Saved data entries:
::::::
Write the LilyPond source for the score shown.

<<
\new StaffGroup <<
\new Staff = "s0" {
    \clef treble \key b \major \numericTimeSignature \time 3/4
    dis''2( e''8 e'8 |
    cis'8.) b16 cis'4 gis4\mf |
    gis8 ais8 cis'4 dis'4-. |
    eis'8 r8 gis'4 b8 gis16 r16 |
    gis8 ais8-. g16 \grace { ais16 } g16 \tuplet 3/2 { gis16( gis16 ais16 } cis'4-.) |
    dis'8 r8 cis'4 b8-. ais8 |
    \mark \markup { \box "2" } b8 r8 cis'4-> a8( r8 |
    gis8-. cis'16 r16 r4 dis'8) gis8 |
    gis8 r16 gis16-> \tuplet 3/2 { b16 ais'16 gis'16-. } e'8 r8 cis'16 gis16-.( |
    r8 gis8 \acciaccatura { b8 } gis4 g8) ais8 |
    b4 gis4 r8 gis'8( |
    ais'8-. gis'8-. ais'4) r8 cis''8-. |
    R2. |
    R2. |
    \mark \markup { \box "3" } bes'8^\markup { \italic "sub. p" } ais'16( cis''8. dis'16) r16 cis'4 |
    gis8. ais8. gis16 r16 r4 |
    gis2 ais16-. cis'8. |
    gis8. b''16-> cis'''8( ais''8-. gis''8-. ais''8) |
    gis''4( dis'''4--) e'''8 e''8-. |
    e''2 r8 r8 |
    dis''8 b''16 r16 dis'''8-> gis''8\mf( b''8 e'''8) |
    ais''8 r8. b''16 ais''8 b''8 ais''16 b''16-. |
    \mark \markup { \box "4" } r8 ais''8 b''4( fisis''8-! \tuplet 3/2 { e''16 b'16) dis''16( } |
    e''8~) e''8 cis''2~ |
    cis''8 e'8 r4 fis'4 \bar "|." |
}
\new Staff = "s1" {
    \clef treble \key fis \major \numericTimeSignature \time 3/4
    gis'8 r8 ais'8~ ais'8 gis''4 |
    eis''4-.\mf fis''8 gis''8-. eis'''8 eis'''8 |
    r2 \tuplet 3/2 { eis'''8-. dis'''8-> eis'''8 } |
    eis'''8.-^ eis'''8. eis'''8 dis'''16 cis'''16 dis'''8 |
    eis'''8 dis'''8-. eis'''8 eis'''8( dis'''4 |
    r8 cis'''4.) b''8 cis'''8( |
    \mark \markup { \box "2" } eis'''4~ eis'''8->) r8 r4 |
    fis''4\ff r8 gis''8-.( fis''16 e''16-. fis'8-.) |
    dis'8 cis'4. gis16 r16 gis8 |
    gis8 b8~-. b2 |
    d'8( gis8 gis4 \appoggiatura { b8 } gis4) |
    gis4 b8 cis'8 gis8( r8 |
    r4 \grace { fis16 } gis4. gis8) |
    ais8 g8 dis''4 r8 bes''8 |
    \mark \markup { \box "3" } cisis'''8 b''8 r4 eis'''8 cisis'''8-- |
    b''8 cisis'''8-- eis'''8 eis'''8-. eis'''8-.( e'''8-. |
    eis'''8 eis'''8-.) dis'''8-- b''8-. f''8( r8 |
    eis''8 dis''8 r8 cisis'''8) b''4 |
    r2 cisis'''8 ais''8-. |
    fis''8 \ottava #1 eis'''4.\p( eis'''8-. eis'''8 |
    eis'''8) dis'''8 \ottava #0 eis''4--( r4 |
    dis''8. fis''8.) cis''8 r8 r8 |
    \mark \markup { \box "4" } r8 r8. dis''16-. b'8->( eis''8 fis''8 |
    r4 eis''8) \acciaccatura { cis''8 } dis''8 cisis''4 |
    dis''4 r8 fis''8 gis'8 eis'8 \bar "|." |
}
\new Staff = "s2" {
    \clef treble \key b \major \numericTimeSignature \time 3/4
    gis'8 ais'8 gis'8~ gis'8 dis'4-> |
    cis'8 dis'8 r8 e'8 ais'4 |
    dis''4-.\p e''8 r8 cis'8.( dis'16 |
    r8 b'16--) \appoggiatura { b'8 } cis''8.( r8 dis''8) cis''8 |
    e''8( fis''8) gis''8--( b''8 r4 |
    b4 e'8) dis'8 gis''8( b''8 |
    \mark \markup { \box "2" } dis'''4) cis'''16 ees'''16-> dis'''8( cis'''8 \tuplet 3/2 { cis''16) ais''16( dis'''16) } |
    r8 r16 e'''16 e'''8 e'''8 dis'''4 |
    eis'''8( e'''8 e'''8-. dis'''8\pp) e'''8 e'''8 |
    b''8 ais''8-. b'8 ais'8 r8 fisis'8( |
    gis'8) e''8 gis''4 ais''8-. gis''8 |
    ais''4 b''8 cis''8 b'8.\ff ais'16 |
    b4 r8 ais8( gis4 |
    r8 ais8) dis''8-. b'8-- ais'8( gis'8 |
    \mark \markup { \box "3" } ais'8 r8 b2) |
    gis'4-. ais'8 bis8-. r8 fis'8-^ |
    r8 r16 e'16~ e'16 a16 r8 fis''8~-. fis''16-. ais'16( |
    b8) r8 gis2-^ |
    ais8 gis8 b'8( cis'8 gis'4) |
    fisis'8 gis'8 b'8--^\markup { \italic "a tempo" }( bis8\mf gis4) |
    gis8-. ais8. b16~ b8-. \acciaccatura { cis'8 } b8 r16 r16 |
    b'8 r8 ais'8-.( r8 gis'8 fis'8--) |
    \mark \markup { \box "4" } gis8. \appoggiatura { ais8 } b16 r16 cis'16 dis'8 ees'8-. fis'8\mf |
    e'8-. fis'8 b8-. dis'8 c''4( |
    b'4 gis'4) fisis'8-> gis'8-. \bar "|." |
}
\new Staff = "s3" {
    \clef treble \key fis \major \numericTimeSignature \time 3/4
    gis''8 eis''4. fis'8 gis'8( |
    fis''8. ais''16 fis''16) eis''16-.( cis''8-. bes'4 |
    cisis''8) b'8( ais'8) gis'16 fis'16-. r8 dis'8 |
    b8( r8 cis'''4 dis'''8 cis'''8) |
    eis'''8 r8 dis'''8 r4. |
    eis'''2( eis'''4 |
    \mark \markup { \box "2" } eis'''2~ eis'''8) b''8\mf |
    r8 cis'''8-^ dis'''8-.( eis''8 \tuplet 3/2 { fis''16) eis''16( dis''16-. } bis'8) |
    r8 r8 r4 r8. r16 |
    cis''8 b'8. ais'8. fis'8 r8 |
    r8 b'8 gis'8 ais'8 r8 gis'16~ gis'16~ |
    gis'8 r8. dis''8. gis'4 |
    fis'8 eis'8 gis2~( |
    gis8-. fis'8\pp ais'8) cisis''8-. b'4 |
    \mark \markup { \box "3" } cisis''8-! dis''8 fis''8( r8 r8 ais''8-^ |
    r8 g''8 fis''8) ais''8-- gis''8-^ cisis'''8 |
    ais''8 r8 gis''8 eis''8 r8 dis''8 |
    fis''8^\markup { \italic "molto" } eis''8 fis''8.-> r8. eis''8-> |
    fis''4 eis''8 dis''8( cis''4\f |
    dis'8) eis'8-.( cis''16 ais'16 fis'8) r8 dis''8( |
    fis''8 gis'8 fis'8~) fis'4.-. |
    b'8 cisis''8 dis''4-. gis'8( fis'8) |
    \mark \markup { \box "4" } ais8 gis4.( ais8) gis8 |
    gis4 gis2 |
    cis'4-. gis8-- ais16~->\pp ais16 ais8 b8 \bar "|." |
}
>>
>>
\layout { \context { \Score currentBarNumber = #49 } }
::::::
• _Job_: Please count the lines of the material above that contain the string "acciaccatura", and give only the number.

• _Task solution_: 3